▶ **The input**
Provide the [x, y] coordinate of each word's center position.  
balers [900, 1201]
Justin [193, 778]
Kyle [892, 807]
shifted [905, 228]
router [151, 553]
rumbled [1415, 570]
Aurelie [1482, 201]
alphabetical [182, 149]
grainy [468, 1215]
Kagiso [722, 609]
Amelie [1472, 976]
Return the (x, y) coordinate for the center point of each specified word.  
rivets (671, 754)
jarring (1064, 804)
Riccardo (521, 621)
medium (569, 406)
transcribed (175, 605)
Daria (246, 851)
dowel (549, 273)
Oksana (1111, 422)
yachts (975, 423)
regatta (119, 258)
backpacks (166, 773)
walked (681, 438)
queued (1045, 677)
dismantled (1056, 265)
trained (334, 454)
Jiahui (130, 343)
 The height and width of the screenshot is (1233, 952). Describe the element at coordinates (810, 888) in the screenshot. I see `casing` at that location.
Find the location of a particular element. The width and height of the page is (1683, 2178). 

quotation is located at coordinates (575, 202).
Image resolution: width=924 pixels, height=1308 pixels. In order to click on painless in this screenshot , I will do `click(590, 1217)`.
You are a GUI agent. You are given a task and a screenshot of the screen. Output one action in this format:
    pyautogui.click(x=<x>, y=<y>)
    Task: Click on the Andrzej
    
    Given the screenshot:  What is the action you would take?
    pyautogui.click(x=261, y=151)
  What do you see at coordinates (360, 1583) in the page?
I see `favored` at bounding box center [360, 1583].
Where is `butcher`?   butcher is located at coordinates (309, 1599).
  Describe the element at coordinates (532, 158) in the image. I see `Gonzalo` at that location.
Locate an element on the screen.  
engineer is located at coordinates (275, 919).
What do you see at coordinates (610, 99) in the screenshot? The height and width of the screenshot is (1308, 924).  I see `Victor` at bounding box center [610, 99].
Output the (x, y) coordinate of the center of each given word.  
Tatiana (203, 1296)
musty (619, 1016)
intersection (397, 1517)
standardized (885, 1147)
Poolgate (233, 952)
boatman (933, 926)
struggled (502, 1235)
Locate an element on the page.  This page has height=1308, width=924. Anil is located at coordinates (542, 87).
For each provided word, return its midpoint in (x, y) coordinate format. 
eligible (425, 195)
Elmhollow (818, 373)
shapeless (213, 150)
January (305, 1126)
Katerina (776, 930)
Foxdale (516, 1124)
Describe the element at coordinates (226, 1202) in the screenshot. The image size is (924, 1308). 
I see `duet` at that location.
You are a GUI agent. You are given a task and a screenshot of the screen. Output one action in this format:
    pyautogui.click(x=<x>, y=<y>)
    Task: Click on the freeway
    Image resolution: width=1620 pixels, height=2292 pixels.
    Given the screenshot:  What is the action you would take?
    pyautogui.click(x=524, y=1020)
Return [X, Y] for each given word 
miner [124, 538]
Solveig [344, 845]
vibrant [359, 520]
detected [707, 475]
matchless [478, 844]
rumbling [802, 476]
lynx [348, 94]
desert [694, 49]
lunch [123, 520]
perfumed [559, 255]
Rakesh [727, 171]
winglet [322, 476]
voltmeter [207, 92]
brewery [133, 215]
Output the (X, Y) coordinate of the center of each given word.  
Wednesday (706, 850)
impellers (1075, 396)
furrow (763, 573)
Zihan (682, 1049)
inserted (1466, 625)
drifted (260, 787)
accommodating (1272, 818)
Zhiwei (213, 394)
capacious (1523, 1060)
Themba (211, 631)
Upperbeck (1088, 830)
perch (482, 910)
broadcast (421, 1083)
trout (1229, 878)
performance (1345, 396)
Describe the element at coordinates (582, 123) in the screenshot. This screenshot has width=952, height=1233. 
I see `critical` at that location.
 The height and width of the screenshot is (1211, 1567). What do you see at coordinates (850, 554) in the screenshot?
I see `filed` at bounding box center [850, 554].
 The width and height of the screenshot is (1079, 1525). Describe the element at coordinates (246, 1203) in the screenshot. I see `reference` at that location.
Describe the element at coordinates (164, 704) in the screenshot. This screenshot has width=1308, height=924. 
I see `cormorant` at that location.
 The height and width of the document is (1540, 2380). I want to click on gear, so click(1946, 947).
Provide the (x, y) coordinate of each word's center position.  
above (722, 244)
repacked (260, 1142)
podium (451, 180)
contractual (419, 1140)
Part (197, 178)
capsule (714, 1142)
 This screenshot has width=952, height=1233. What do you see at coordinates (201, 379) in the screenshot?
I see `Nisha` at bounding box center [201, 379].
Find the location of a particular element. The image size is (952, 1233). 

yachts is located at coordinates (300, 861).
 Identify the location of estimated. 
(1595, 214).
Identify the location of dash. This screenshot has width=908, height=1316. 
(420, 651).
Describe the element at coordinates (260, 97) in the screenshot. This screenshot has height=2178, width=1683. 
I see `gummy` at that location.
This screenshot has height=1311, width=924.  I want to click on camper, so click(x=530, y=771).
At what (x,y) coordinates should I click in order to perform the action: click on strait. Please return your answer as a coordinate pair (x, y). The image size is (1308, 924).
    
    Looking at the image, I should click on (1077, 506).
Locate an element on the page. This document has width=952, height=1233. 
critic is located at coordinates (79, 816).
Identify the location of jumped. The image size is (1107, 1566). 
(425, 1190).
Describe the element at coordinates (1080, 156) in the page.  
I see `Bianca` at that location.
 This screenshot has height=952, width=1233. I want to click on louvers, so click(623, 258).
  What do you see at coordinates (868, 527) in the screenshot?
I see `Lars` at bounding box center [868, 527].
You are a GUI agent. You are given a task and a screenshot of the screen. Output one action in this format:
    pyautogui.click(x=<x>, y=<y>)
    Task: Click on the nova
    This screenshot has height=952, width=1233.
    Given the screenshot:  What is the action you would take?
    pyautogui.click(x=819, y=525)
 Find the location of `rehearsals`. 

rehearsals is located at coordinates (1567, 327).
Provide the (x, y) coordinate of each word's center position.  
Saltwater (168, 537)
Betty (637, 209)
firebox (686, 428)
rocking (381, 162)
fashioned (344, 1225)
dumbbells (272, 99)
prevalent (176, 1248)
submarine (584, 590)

▶ **Your task**
Can you recast the entries above as a JSON list of strings, one string per line, leaving out blank lines?

▶ **Solution to this task**
[
  "Provide the [x, y] coordinate of each word's center position.  ",
  "balers [900, 1201]",
  "Justin [193, 778]",
  "Kyle [892, 807]",
  "shifted [905, 228]",
  "router [151, 553]",
  "rumbled [1415, 570]",
  "Aurelie [1482, 201]",
  "alphabetical [182, 149]",
  "grainy [468, 1215]",
  "Kagiso [722, 609]",
  "Amelie [1472, 976]",
  "Return the (x, y) coordinate for the center point of each specified word.  ",
  "rivets (671, 754)",
  "jarring (1064, 804)",
  "Riccardo (521, 621)",
  "medium (569, 406)",
  "transcribed (175, 605)",
  "Daria (246, 851)",
  "dowel (549, 273)",
  "Oksana (1111, 422)",
  "yachts (975, 423)",
  "regatta (119, 258)",
  "backpacks (166, 773)",
  "walked (681, 438)",
  "queued (1045, 677)",
  "dismantled (1056, 265)",
  "trained (334, 454)",
  "Jiahui (130, 343)",
  " The height and width of the screenshot is (1233, 952). Describe the element at coordinates (810, 888) in the screenshot. I see `casing` at that location.",
  "Find the location of a particular element. The width and height of the page is (1683, 2178). ",
  "quotation is located at coordinates (575, 202).",
  "Image resolution: width=924 pixels, height=1308 pixels. In order to click on painless in this screenshot , I will do `click(590, 1217)`.",
  "You are a GUI agent. You are given a task and a screenshot of the screen. Output one action in this format:",
  "    pyautogui.click(x=<x>, y=<y>)",
  "    Task: Click on the Andrzej",
  "    Given the screenshot:  What is the action you would take?",
  "    pyautogui.click(x=261, y=151)",
  "  What do you see at coordinates (360, 1583) in the page?",
  "I see `favored` at bounding box center [360, 1583].",
  "Where is `butcher`?   butcher is located at coordinates (309, 1599).",
  "  Describe the element at coordinates (532, 158) in the image. I see `Gonzalo` at that location.",
  "Locate an element on the screen.  ",
  "engineer is located at coordinates (275, 919).",
  "What do you see at coordinates (610, 99) in the screenshot? The height and width of the screenshot is (1308, 924).  I see `Victor` at bounding box center [610, 99].",
  "Output the (x, y) coordinate of the center of each given word.  ",
  "Tatiana (203, 1296)",
  "musty (619, 1016)",
  "intersection (397, 1517)",
  "standardized (885, 1147)",
  "Poolgate (233, 952)",
  "boatman (933, 926)",
  "struggled (502, 1235)",
  "Locate an element on the page.  This page has height=1308, width=924. Anil is located at coordinates (542, 87).",
  "For each provided word, return its midpoint in (x, y) coordinate format. ",
  "eligible (425, 195)",
  "Elmhollow (818, 373)",
  "shapeless (213, 150)",
  "January (305, 1126)",
  "Katerina (776, 930)",
  "Foxdale (516, 1124)",
  "Describe the element at coordinates (226, 1202) in the screenshot. The image size is (924, 1308). ",
  "I see `duet` at that location.",
  "You are a GUI agent. You are given a task and a screenshot of the screen. Output one action in this format:",
  "    pyautogui.click(x=<x>, y=<y>)",
  "    Task: Click on the freeway",
  "    Image resolution: width=1620 pixels, height=2292 pixels.",
  "    Given the screenshot:  What is the action you would take?",
  "    pyautogui.click(x=524, y=1020)",
  "Return [X, Y] for each given word ",
  "miner [124, 538]",
  "Solveig [344, 845]",
  "vibrant [359, 520]",
  "detected [707, 475]",
  "matchless [478, 844]",
  "rumbling [802, 476]",
  "lynx [348, 94]",
  "desert [694, 49]",
  "lunch [123, 520]",
  "perfumed [559, 255]",
  "Rakesh [727, 171]",
  "winglet [322, 476]",
  "voltmeter [207, 92]",
  "brewery [133, 215]",
  "Output the (X, Y) coordinate of the center of each given word.  ",
  "Wednesday (706, 850)",
  "impellers (1075, 396)",
  "furrow (763, 573)",
  "Zihan (682, 1049)",
  "inserted (1466, 625)",
  "drifted (260, 787)",
  "accommodating (1272, 818)",
  "Zhiwei (213, 394)",
  "capacious (1523, 1060)",
  "Themba (211, 631)",
  "Upperbeck (1088, 830)",
  "perch (482, 910)",
  "broadcast (421, 1083)",
  "trout (1229, 878)",
  "performance (1345, 396)",
  "Describe the element at coordinates (582, 123) in the screenshot. This screenshot has width=952, height=1233. ",
  "I see `critical` at that location.",
  " The height and width of the screenshot is (1211, 1567). What do you see at coordinates (850, 554) in the screenshot?",
  "I see `filed` at bounding box center [850, 554].",
  " The width and height of the screenshot is (1079, 1525). Describe the element at coordinates (246, 1203) in the screenshot. I see `reference` at that location.",
  "Describe the element at coordinates (164, 704) in the screenshot. This screenshot has width=1308, height=924. ",
  "I see `cormorant` at that location.",
  " The height and width of the document is (1540, 2380). I want to click on gear, so click(1946, 947).",
  "Provide the (x, y) coordinate of each word's center position.  ",
  "above (722, 244)",
  "repacked (260, 1142)",
  "podium (451, 180)",
  "contractual (419, 1140)",
  "Part (197, 178)",
  "capsule (714, 1142)",
  " This screenshot has width=952, height=1233. What do you see at coordinates (201, 379) in the screenshot?",
  "I see `Nisha` at bounding box center [201, 379].",
  "Find the location of a particular element. The image size is (952, 1233). ",
  "yachts is located at coordinates (300, 861).",
  " Identify the location of estimated. ",
  "(1595, 214).",
  "Identify the location of dash. This screenshot has width=908, height=1316. ",
  "(420, 651).",
  "Describe the element at coordinates (260, 97) in the screenshot. This screenshot has height=2178, width=1683. ",
  "I see `gummy` at that location.",
  "This screenshot has height=1311, width=924.  I want to click on camper, so click(x=530, y=771).",
  "At what (x,y) coordinates should I click in order to perform the action: click on strait. Please return your answer as a coordinate pair (x, y). The image size is (1308, 924).",
  "    Looking at the image, I should click on (1077, 506).",
  "Locate an element on the page. This document has width=952, height=1233. ",
  "critic is located at coordinates (79, 816).",
  "Identify the location of jumped. The image size is (1107, 1566). ",
  "(425, 1190).",
  "Describe the element at coordinates (1080, 156) in the page.  ",
  "I see `Bianca` at that location.",
  " This screenshot has height=952, width=1233. I want to click on louvers, so click(623, 258).",
  "  What do you see at coordinates (868, 527) in the screenshot?",
  "I see `Lars` at bounding box center [868, 527].",
  "You are a GUI agent. You are given a task and a screenshot of the screen. Output one action in this format:",
  "    pyautogui.click(x=<x>, y=<y>)",
  "    Task: Click on the nova",
  "    This screenshot has height=952, width=1233.",
  "    Given the screenshot:  What is the action you would take?",
  "    pyautogui.click(x=819, y=525)",
  " Find the location of `rehearsals`. ",
  "rehearsals is located at coordinates (1567, 327).",
  "Provide the (x, y) coordinate of each word's center position.  ",
  "Saltwater (168, 537)",
  "Betty (637, 209)",
  "firebox (686, 428)",
  "rocking (381, 162)",
  "fashioned (344, 1225)",
  "dumbbells (272, 99)",
  "prevalent (176, 1248)",
  "submarine (584, 590)"
]